Task instructions:
The stretch wanted below opens at the line containing "green tile C1 level 1 -> none" and closes at the line containing "green brick E7:F10 level 1 -> none". Please return it exactly, with no other lines.

Supplied records:
#####
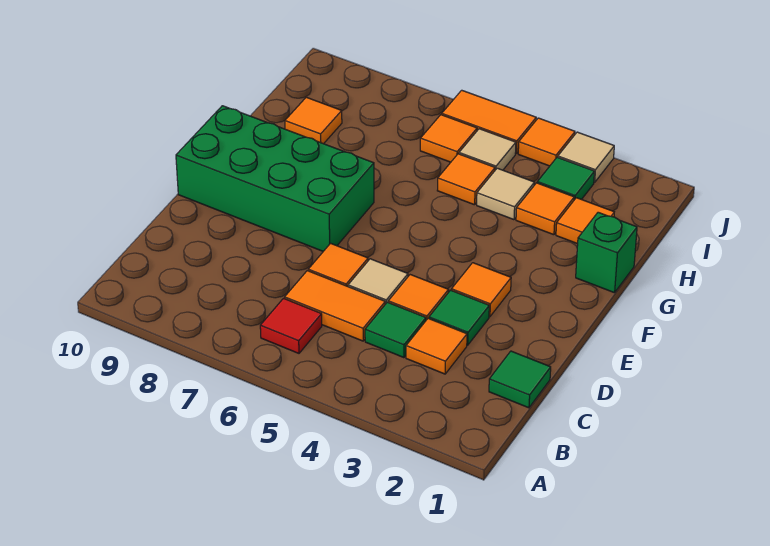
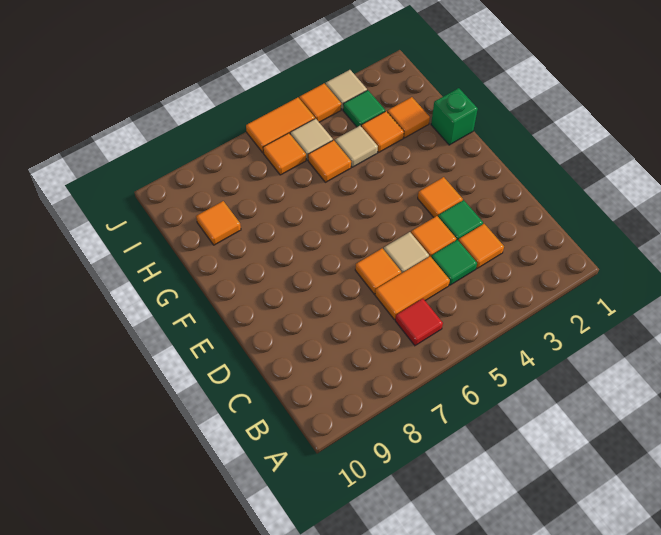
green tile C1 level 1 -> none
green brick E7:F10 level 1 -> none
#####
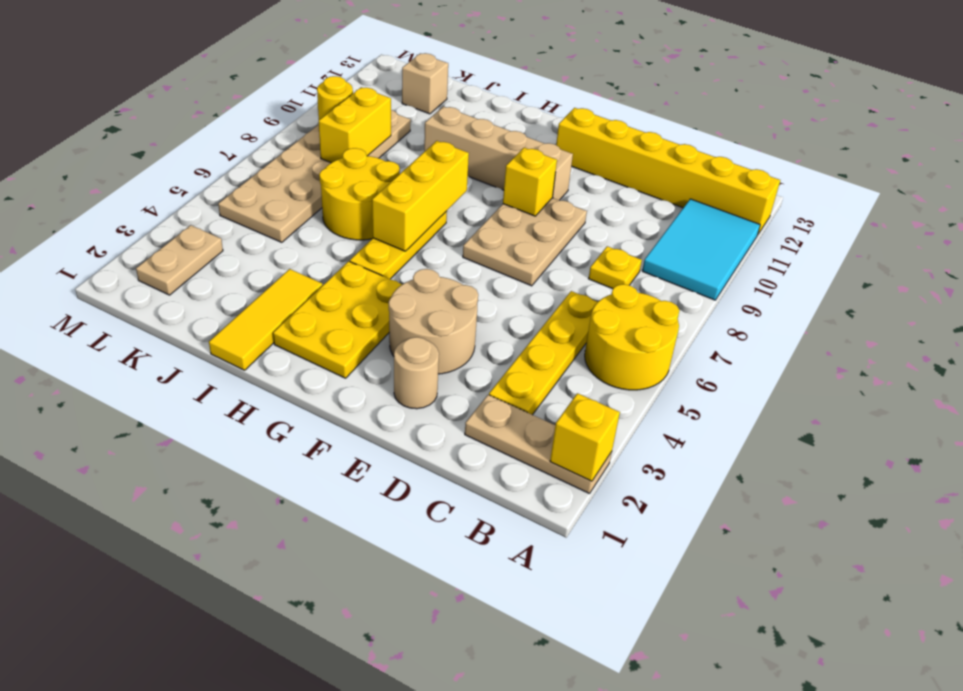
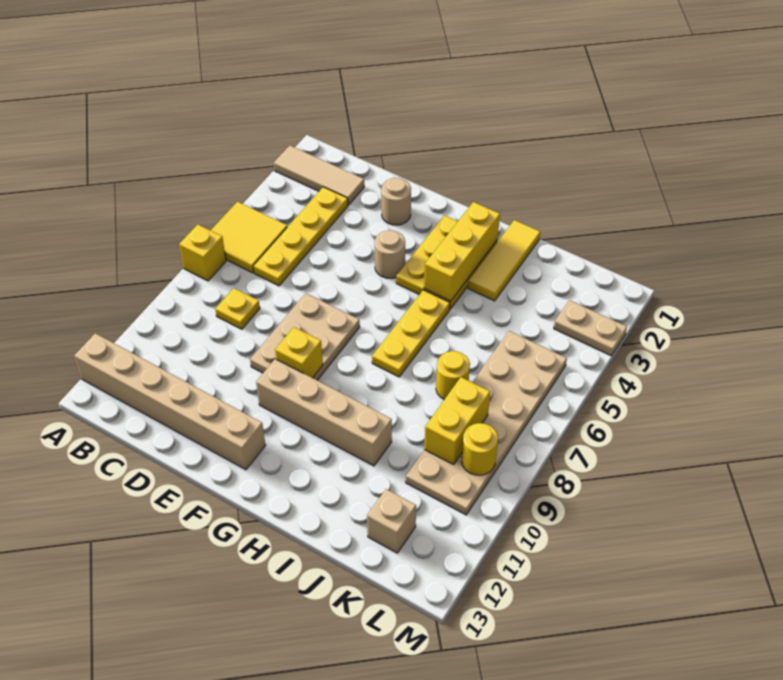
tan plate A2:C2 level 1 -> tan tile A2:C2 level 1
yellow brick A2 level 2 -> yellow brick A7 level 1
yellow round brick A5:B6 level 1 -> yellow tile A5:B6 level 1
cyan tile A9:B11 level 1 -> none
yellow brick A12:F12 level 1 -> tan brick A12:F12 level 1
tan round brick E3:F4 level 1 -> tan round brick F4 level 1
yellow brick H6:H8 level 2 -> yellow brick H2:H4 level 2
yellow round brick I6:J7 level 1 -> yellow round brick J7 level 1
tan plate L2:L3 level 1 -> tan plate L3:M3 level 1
#####
Written answer:
green tile C1 level 1 -> none
green brick E7:F10 level 1 -> none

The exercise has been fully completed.